Coordinate-based object records
----------

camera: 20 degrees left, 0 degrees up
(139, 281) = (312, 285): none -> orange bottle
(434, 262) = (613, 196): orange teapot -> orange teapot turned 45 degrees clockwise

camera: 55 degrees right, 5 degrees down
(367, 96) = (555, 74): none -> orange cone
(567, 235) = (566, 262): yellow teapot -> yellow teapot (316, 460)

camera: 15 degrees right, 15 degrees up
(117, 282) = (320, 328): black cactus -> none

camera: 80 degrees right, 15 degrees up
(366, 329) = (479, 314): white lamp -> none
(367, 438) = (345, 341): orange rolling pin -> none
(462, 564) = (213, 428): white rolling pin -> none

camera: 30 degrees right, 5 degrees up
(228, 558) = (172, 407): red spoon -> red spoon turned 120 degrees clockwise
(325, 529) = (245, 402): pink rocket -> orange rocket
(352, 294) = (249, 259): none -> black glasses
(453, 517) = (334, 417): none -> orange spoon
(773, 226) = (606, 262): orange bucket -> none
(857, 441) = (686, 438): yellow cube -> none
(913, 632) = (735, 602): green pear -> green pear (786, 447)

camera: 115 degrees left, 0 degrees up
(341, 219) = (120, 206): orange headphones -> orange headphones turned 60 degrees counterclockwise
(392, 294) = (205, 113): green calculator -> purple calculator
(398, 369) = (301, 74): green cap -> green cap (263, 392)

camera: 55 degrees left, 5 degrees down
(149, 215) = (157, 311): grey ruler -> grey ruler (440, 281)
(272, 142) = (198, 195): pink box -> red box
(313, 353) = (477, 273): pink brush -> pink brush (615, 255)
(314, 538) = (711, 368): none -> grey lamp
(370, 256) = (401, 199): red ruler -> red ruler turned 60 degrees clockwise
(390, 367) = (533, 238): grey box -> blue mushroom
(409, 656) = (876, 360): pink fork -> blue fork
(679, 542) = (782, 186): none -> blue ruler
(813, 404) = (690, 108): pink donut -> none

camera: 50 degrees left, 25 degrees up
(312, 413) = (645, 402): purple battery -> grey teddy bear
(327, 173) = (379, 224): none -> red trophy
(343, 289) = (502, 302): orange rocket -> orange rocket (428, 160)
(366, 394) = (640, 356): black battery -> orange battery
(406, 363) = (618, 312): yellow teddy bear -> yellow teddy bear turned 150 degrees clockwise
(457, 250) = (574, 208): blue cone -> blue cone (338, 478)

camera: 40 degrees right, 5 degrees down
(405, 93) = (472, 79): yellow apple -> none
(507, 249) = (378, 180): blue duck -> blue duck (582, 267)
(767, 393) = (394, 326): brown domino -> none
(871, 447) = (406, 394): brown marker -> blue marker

----------

● **Your task**
Among the entries above, the line containing "(366, 329) = (479, 314): white lamp -> none", the line containing "camera: 30 degrees right, 5 degrees up", and all lines between them are to be restated word for word; nothing else belongs in the reply.

● **Solution**
(366, 329) = (479, 314): white lamp -> none
(367, 438) = (345, 341): orange rolling pin -> none
(462, 564) = (213, 428): white rolling pin -> none

camera: 30 degrees right, 5 degrees up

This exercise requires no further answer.